*Task directions*. Could you transcribe all of the data word for word?

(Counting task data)
▶
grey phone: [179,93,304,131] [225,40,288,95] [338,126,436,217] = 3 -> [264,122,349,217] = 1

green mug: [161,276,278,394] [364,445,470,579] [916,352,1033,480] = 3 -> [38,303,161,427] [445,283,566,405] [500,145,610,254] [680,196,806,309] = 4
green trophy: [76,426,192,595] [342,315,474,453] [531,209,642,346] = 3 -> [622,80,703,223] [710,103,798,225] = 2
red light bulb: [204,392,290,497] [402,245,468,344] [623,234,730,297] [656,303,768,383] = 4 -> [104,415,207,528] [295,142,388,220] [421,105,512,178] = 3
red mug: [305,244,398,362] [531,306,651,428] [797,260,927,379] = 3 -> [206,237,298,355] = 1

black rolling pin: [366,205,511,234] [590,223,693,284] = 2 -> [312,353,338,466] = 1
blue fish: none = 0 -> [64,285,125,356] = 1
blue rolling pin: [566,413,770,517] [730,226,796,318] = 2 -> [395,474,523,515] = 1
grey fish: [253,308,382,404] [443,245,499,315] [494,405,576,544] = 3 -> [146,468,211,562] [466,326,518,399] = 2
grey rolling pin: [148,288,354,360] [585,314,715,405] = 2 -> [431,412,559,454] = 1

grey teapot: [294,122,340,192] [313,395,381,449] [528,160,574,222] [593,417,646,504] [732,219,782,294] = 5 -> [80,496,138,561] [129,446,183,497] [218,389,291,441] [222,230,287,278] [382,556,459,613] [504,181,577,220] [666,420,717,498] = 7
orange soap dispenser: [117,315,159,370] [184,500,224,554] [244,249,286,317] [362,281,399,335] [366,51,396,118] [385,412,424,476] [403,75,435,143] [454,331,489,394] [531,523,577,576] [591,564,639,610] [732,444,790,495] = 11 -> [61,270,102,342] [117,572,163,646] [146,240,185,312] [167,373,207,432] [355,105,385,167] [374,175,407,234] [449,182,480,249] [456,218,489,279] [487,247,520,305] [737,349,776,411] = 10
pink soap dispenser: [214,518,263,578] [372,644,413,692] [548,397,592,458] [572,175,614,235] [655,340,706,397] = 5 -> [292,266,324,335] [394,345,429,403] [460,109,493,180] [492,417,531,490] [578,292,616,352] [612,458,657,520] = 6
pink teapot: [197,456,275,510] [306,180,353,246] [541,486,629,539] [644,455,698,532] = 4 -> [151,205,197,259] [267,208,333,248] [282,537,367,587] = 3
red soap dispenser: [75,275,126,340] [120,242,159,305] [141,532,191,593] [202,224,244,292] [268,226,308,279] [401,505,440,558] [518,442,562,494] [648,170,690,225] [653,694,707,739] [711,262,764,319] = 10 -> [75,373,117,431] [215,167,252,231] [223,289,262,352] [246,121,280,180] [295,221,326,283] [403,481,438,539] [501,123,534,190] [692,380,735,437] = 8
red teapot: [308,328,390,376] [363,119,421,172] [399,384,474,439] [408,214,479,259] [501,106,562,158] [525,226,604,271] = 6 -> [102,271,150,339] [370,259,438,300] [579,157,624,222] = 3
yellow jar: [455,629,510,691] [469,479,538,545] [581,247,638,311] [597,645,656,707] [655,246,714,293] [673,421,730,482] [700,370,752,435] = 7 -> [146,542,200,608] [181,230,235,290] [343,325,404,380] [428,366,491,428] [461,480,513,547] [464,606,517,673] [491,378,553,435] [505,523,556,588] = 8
◀
*Task solution*.
grey phone: [179,93,304,131] [225,40,288,95] [338,126,436,217] = 3 -> [264,122,349,217] = 1

green mug: [161,276,278,394] [364,445,470,579] [916,352,1033,480] = 3 -> [38,303,161,427] [445,283,566,405] [500,145,610,254] [680,196,806,309] = 4
green trophy: [76,426,192,595] [342,315,474,453] [531,209,642,346] = 3 -> [622,80,703,223] [710,103,798,225] = 2
red light bulb: [204,392,290,497] [402,245,468,344] [623,234,730,297] [656,303,768,383] = 4 -> [104,415,207,528] [295,142,388,220] [421,105,512,178] = 3
red mug: [305,244,398,362] [531,306,651,428] [797,260,927,379] = 3 -> [206,237,298,355] = 1

black rolling pin: [366,205,511,234] [590,223,693,284] = 2 -> [312,353,338,466] = 1
blue fish: none = 0 -> [64,285,125,356] = 1
blue rolling pin: [566,413,770,517] [730,226,796,318] = 2 -> [395,474,523,515] = 1
grey fish: [253,308,382,404] [443,245,499,315] [494,405,576,544] = 3 -> [146,468,211,562] [466,326,518,399] = 2
grey rolling pin: [148,288,354,360] [585,314,715,405] = 2 -> [431,412,559,454] = 1

grey teapot: [294,122,340,192] [313,395,381,449] [528,160,574,222] [593,417,646,504] [732,219,782,294] = 5 -> [80,496,138,561] [129,446,183,497] [218,389,291,441] [222,230,287,278] [382,556,459,613] [504,181,577,220] [666,420,717,498] = 7
orange soap dispenser: [117,315,159,370] [184,500,224,554] [244,249,286,317] [362,281,399,335] [366,51,396,118] [385,412,424,476] [403,75,435,143] [454,331,489,394] [531,523,577,576] [591,564,639,610] [732,444,790,495] = 11 -> [61,270,102,342] [117,572,163,646] [146,240,185,312] [167,373,207,432] [355,105,385,167] [374,175,407,234] [449,182,480,249] [456,218,489,279] [487,247,520,305] [737,349,776,411] = 10
pink soap dispenser: [214,518,263,578] [372,644,413,692] [548,397,592,458] [572,175,614,235] [655,340,706,397] = 5 -> [292,266,324,335] [394,345,429,403] [460,109,493,180] [492,417,531,490] [578,292,616,352] [612,458,657,520] = 6
pink teapot: [197,456,275,510] [306,180,353,246] [541,486,629,539] [644,455,698,532] = 4 -> [151,205,197,259] [267,208,333,248] [282,537,367,587] = 3
red soap dispenser: [75,275,126,340] [120,242,159,305] [141,532,191,593] [202,224,244,292] [268,226,308,279] [401,505,440,558] [518,442,562,494] [648,170,690,225] [653,694,707,739] [711,262,764,319] = 10 -> [75,373,117,431] [215,167,252,231] [223,289,262,352] [246,121,280,180] [295,221,326,283] [403,481,438,539] [501,123,534,190] [692,380,735,437] = 8
red teapot: [308,328,390,376] [363,119,421,172] [399,384,474,439] [408,214,479,259] [501,106,562,158] [525,226,604,271] = 6 -> [102,271,150,339] [370,259,438,300] [579,157,624,222] = 3
yellow jar: [455,629,510,691] [469,479,538,545] [581,247,638,311] [597,645,656,707] [655,246,714,293] [673,421,730,482] [700,370,752,435] = 7 -> [146,542,200,608] [181,230,235,290] [343,325,404,380] [428,366,491,428] [461,480,513,547] [464,606,517,673] [491,378,553,435] [505,523,556,588] = 8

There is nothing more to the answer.